Collected material:
####################

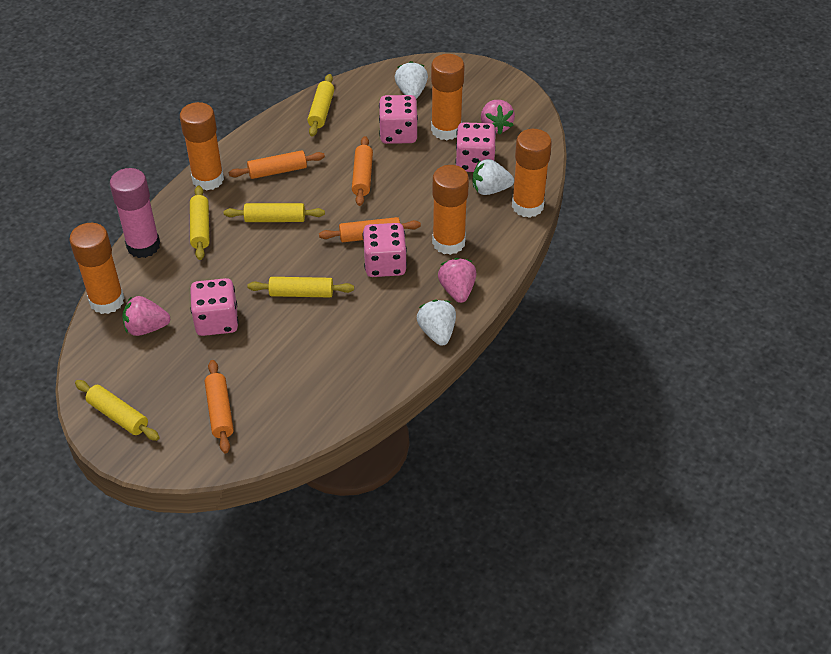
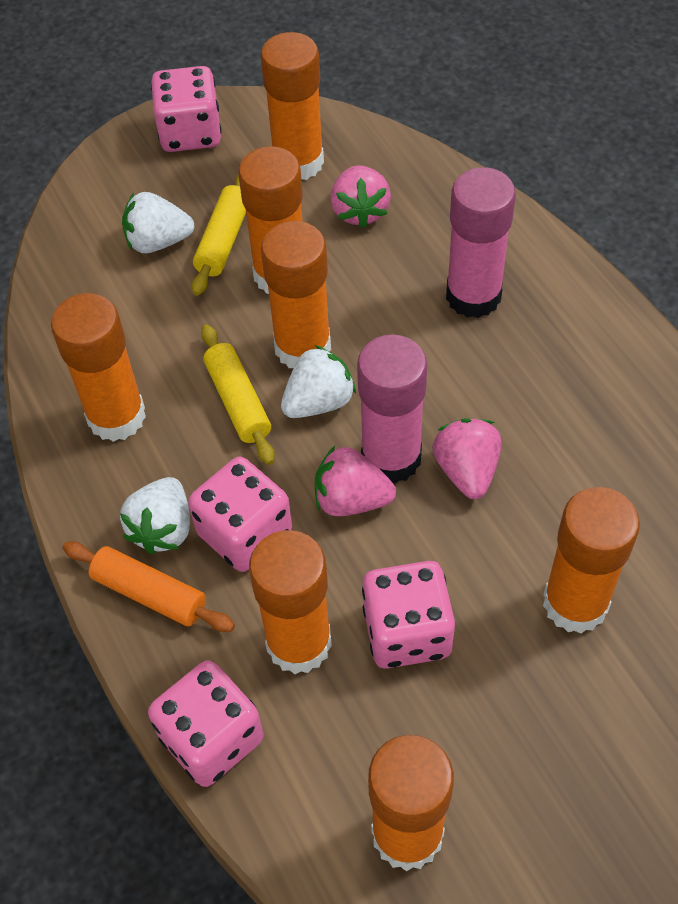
orange glue stick: 5 -> 7
orange rolling pin: 4 -> 1
pink glue stick: 1 -> 2
yellow rolling pin: 5 -> 2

####################

Task to carry out: Which lines of the data above contain "stick"? Copy each one.

Reply:
orange glue stick: 5 -> 7
pink glue stick: 1 -> 2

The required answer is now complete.